● **Your instructions**: Repeat each entry exactly. Drop every image.

● **Data extracted from a collection**:
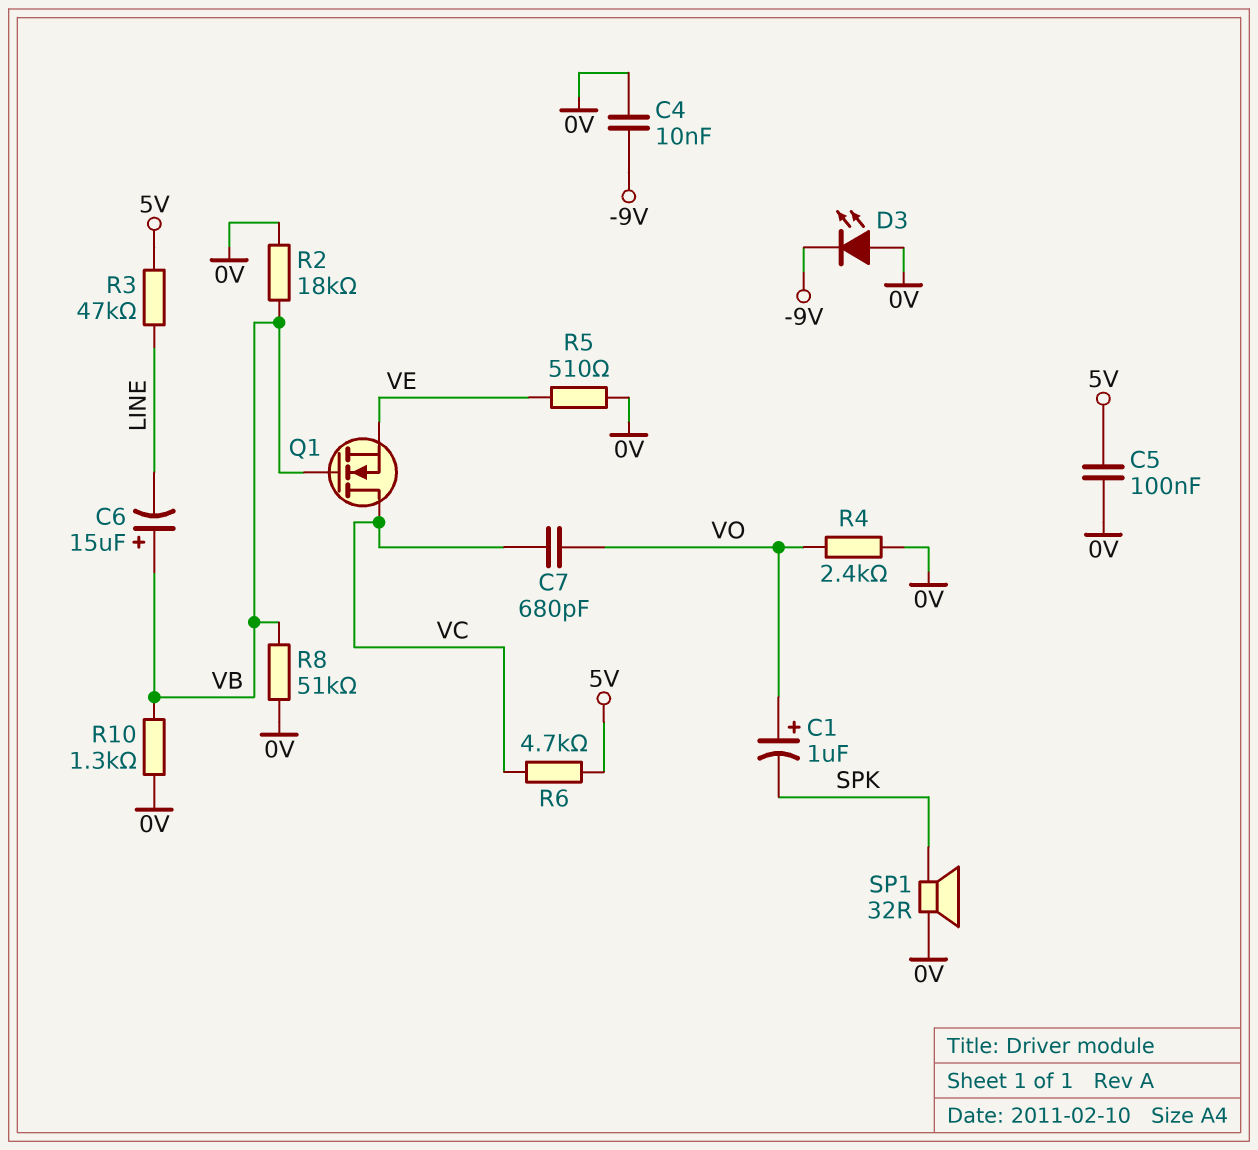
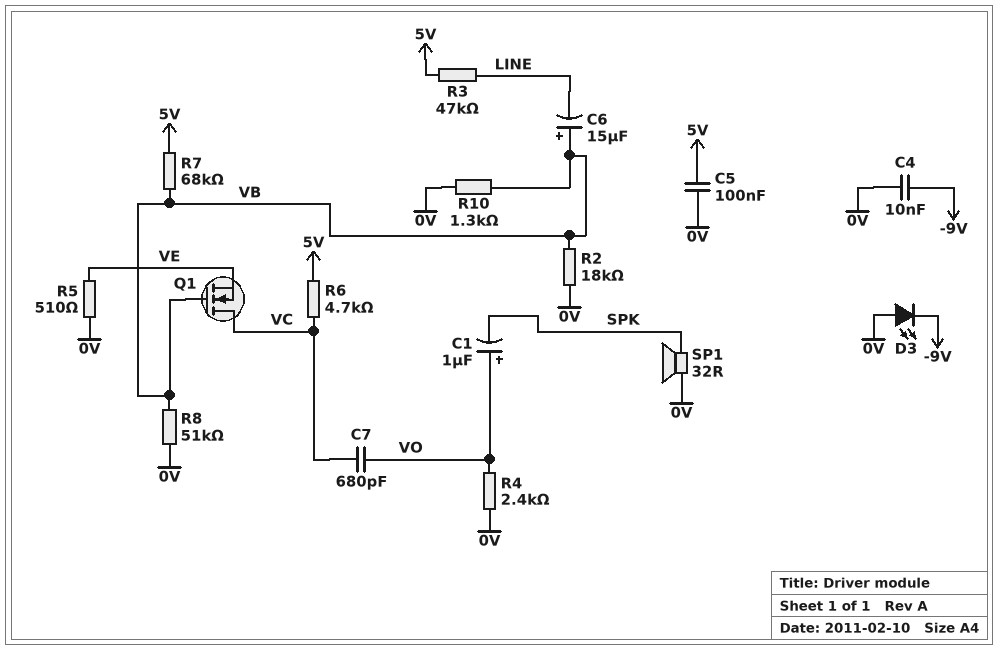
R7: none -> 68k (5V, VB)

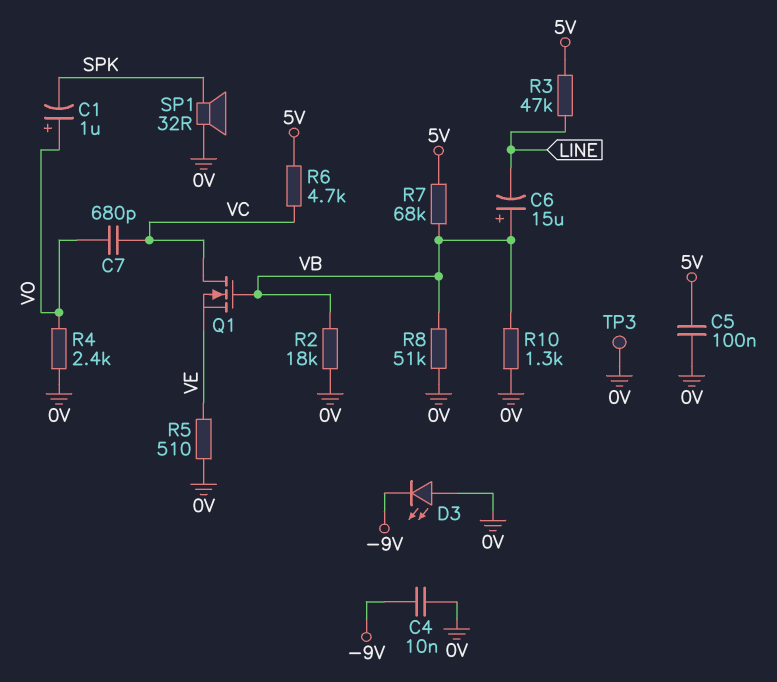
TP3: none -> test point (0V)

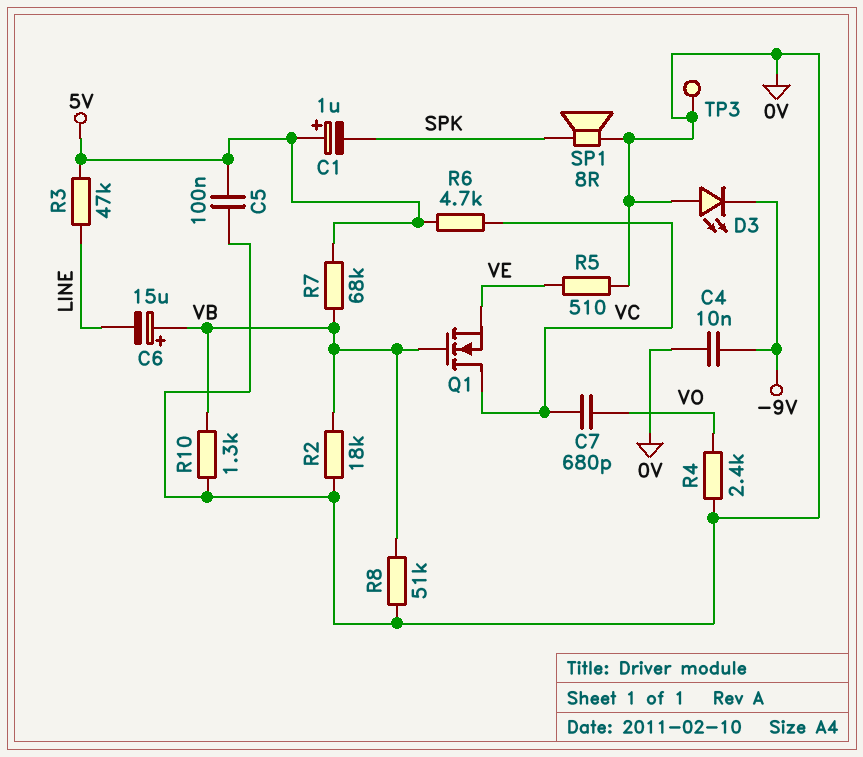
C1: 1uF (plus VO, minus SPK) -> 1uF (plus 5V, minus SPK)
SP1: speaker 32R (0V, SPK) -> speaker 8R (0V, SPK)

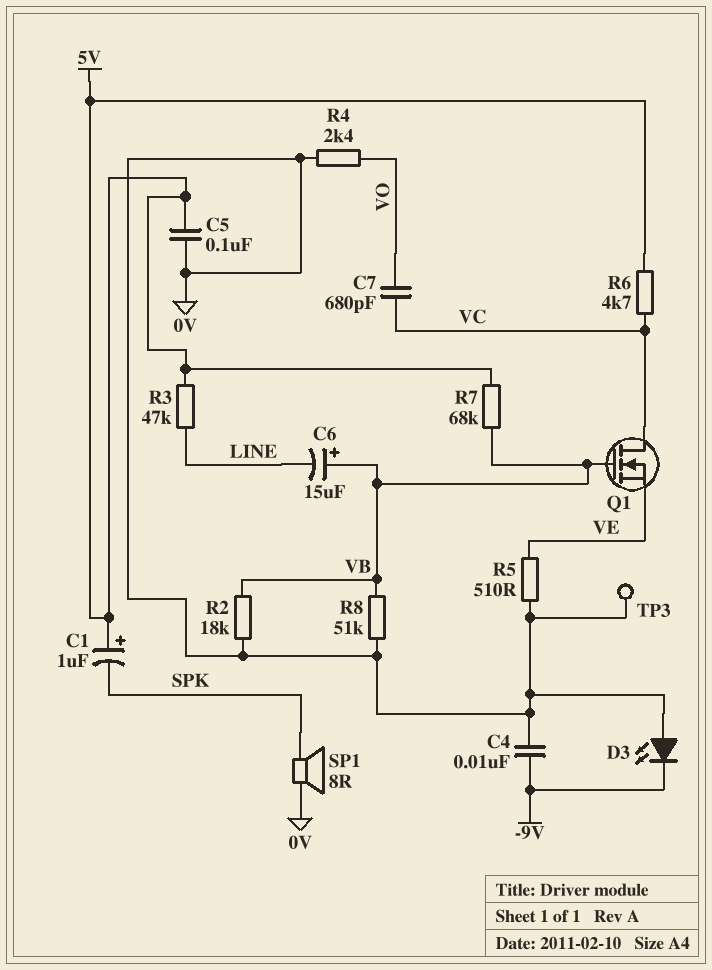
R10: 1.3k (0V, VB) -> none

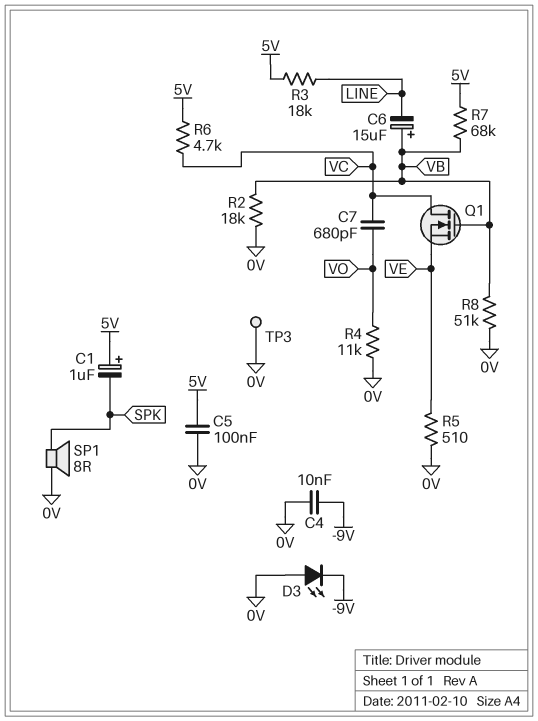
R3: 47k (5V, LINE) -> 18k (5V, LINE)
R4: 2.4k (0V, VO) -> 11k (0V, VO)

● **Answer area**:
R7: none -> 68k (5V, VB)

TP3: none -> test point (0V)

C1: 1uF (plus VO, minus SPK) -> 1uF (plus 5V, minus SPK)
SP1: speaker 32R (0V, SPK) -> speaker 8R (0V, SPK)

R10: 1.3k (0V, VB) -> none

R3: 47k (5V, LINE) -> 18k (5V, LINE)
R4: 2.4k (0V, VO) -> 11k (0V, VO)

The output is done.